▶ [Material to process]
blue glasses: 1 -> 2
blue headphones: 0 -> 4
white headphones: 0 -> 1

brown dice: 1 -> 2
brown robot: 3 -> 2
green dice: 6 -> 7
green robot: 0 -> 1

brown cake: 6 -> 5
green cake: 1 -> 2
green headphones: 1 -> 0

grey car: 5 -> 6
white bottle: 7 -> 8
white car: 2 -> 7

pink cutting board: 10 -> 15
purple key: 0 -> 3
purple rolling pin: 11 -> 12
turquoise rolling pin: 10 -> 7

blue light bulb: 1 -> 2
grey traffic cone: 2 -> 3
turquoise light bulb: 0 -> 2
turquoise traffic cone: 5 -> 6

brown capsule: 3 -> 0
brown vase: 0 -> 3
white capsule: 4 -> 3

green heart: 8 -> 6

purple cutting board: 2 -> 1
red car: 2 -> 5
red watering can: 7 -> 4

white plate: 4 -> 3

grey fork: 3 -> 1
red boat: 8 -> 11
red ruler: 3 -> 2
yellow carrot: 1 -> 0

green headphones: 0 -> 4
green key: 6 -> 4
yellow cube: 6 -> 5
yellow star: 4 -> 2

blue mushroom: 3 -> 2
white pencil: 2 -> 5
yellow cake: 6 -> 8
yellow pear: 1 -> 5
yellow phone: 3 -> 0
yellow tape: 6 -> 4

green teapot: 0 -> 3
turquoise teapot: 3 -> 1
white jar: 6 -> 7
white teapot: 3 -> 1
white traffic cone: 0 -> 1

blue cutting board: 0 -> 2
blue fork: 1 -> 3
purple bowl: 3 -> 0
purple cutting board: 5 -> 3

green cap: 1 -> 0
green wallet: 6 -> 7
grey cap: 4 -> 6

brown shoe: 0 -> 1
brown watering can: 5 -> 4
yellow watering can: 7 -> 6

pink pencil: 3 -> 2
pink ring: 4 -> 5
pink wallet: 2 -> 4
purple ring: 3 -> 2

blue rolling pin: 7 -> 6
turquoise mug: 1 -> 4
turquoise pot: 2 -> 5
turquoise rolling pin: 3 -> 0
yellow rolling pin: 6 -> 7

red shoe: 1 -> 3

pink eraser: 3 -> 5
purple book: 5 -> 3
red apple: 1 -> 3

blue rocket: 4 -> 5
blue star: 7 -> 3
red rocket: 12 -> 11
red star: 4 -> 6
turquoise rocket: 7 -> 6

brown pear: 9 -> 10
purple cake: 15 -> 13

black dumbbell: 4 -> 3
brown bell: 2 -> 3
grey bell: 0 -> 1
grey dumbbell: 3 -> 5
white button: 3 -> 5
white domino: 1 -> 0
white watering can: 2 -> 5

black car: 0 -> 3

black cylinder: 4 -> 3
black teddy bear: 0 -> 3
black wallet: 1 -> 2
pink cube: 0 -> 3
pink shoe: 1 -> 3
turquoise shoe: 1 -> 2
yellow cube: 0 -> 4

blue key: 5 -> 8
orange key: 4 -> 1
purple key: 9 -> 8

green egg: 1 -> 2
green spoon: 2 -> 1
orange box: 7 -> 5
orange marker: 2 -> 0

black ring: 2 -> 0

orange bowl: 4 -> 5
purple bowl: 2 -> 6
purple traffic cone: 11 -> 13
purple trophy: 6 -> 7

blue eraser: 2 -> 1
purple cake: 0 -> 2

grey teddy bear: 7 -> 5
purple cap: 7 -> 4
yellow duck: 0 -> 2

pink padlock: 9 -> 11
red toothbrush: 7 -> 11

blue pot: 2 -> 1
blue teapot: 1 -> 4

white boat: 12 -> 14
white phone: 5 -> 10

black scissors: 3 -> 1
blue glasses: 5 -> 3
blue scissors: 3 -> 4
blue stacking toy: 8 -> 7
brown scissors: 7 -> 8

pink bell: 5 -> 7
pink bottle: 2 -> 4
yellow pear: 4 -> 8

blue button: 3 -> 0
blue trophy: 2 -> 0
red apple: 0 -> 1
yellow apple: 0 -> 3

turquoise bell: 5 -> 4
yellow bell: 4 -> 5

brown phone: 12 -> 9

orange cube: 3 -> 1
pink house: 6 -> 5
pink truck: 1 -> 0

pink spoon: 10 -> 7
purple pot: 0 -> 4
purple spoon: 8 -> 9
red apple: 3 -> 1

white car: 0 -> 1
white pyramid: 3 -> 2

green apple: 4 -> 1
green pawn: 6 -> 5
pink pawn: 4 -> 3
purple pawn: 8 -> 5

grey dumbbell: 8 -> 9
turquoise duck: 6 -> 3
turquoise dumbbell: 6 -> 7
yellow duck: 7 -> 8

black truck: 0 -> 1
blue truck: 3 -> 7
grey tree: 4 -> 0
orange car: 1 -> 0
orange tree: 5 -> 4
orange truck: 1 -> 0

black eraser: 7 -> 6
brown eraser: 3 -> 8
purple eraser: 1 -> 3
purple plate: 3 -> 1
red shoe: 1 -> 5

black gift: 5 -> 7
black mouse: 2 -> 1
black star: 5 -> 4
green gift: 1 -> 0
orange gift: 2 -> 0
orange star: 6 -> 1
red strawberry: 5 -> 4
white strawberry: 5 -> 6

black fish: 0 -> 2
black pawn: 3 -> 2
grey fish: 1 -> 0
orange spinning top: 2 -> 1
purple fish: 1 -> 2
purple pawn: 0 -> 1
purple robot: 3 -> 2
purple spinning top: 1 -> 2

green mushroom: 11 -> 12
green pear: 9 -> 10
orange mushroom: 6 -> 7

▶ [Task description]
Return the records given above in their entirety, word for word.

▶ [Answer for this exercise]
blue glasses: 1 -> 2
blue headphones: 0 -> 4
white headphones: 0 -> 1

brown dice: 1 -> 2
brown robot: 3 -> 2
green dice: 6 -> 7
green robot: 0 -> 1

brown cake: 6 -> 5
green cake: 1 -> 2
green headphones: 1 -> 0

grey car: 5 -> 6
white bottle: 7 -> 8
white car: 2 -> 7

pink cutting board: 10 -> 15
purple key: 0 -> 3
purple rolling pin: 11 -> 12
turquoise rolling pin: 10 -> 7

blue light bulb: 1 -> 2
grey traffic cone: 2 -> 3
turquoise light bulb: 0 -> 2
turquoise traffic cone: 5 -> 6

brown capsule: 3 -> 0
brown vase: 0 -> 3
white capsule: 4 -> 3

green heart: 8 -> 6

purple cutting board: 2 -> 1
red car: 2 -> 5
red watering can: 7 -> 4

white plate: 4 -> 3

grey fork: 3 -> 1
red boat: 8 -> 11
red ruler: 3 -> 2
yellow carrot: 1 -> 0

green headphones: 0 -> 4
green key: 6 -> 4
yellow cube: 6 -> 5
yellow star: 4 -> 2

blue mushroom: 3 -> 2
white pencil: 2 -> 5
yellow cake: 6 -> 8
yellow pear: 1 -> 5
yellow phone: 3 -> 0
yellow tape: 6 -> 4

green teapot: 0 -> 3
turquoise teapot: 3 -> 1
white jar: 6 -> 7
white teapot: 3 -> 1
white traffic cone: 0 -> 1

blue cutting board: 0 -> 2
blue fork: 1 -> 3
purple bowl: 3 -> 0
purple cutting board: 5 -> 3

green cap: 1 -> 0
green wallet: 6 -> 7
grey cap: 4 -> 6

brown shoe: 0 -> 1
brown watering can: 5 -> 4
yellow watering can: 7 -> 6

pink pencil: 3 -> 2
pink ring: 4 -> 5
pink wallet: 2 -> 4
purple ring: 3 -> 2

blue rolling pin: 7 -> 6
turquoise mug: 1 -> 4
turquoise pot: 2 -> 5
turquoise rolling pin: 3 -> 0
yellow rolling pin: 6 -> 7

red shoe: 1 -> 3

pink eraser: 3 -> 5
purple book: 5 -> 3
red apple: 1 -> 3

blue rocket: 4 -> 5
blue star: 7 -> 3
red rocket: 12 -> 11
red star: 4 -> 6
turquoise rocket: 7 -> 6

brown pear: 9 -> 10
purple cake: 15 -> 13

black dumbbell: 4 -> 3
brown bell: 2 -> 3
grey bell: 0 -> 1
grey dumbbell: 3 -> 5
white button: 3 -> 5
white domino: 1 -> 0
white watering can: 2 -> 5

black car: 0 -> 3

black cylinder: 4 -> 3
black teddy bear: 0 -> 3
black wallet: 1 -> 2
pink cube: 0 -> 3
pink shoe: 1 -> 3
turquoise shoe: 1 -> 2
yellow cube: 0 -> 4

blue key: 5 -> 8
orange key: 4 -> 1
purple key: 9 -> 8

green egg: 1 -> 2
green spoon: 2 -> 1
orange box: 7 -> 5
orange marker: 2 -> 0

black ring: 2 -> 0

orange bowl: 4 -> 5
purple bowl: 2 -> 6
purple traffic cone: 11 -> 13
purple trophy: 6 -> 7

blue eraser: 2 -> 1
purple cake: 0 -> 2

grey teddy bear: 7 -> 5
purple cap: 7 -> 4
yellow duck: 0 -> 2

pink padlock: 9 -> 11
red toothbrush: 7 -> 11

blue pot: 2 -> 1
blue teapot: 1 -> 4

white boat: 12 -> 14
white phone: 5 -> 10

black scissors: 3 -> 1
blue glasses: 5 -> 3
blue scissors: 3 -> 4
blue stacking toy: 8 -> 7
brown scissors: 7 -> 8

pink bell: 5 -> 7
pink bottle: 2 -> 4
yellow pear: 4 -> 8

blue button: 3 -> 0
blue trophy: 2 -> 0
red apple: 0 -> 1
yellow apple: 0 -> 3

turquoise bell: 5 -> 4
yellow bell: 4 -> 5

brown phone: 12 -> 9

orange cube: 3 -> 1
pink house: 6 -> 5
pink truck: 1 -> 0

pink spoon: 10 -> 7
purple pot: 0 -> 4
purple spoon: 8 -> 9
red apple: 3 -> 1

white car: 0 -> 1
white pyramid: 3 -> 2

green apple: 4 -> 1
green pawn: 6 -> 5
pink pawn: 4 -> 3
purple pawn: 8 -> 5

grey dumbbell: 8 -> 9
turquoise duck: 6 -> 3
turquoise dumbbell: 6 -> 7
yellow duck: 7 -> 8

black truck: 0 -> 1
blue truck: 3 -> 7
grey tree: 4 -> 0
orange car: 1 -> 0
orange tree: 5 -> 4
orange truck: 1 -> 0

black eraser: 7 -> 6
brown eraser: 3 -> 8
purple eraser: 1 -> 3
purple plate: 3 -> 1
red shoe: 1 -> 5

black gift: 5 -> 7
black mouse: 2 -> 1
black star: 5 -> 4
green gift: 1 -> 0
orange gift: 2 -> 0
orange star: 6 -> 1
red strawberry: 5 -> 4
white strawberry: 5 -> 6

black fish: 0 -> 2
black pawn: 3 -> 2
grey fish: 1 -> 0
orange spinning top: 2 -> 1
purple fish: 1 -> 2
purple pawn: 0 -> 1
purple robot: 3 -> 2
purple spinning top: 1 -> 2

green mushroom: 11 -> 12
green pear: 9 -> 10
orange mushroom: 6 -> 7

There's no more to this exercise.